TO DO »
What does the data read, word for word, from the line containing "J202 pin 2: GND -> VS" through its final line? Give those lines only.

<<<<

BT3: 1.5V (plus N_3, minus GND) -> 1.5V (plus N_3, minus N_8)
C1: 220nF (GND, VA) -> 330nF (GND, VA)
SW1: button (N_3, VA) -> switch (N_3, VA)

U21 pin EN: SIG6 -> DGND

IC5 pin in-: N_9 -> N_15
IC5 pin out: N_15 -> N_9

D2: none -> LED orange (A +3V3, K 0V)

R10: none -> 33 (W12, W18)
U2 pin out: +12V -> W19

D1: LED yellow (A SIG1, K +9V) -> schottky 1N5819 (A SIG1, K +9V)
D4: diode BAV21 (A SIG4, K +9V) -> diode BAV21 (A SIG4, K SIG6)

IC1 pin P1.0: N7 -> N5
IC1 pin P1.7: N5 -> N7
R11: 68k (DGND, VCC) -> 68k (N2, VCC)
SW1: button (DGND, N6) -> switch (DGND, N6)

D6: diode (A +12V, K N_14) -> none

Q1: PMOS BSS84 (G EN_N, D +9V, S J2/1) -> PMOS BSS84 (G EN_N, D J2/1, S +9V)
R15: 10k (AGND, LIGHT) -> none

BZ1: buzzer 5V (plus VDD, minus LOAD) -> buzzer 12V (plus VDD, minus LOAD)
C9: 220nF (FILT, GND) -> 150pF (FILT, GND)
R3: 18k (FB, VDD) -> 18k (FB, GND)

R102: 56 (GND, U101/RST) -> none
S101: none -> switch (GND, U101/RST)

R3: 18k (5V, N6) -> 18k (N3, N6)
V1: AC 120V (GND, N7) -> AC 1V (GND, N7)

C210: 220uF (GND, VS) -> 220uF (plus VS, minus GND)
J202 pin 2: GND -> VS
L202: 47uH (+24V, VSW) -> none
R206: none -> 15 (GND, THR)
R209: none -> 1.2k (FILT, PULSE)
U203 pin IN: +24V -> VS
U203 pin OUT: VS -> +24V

>>>>

ANSWER AREA »
J202 pin 2: GND -> VS
L202: 47uH (+24V, VSW) -> none
R206: none -> 15 (GND, THR)
R209: none -> 1.2k (FILT, PULSE)
U203 pin IN: +24V -> VS
U203 pin OUT: VS -> +24V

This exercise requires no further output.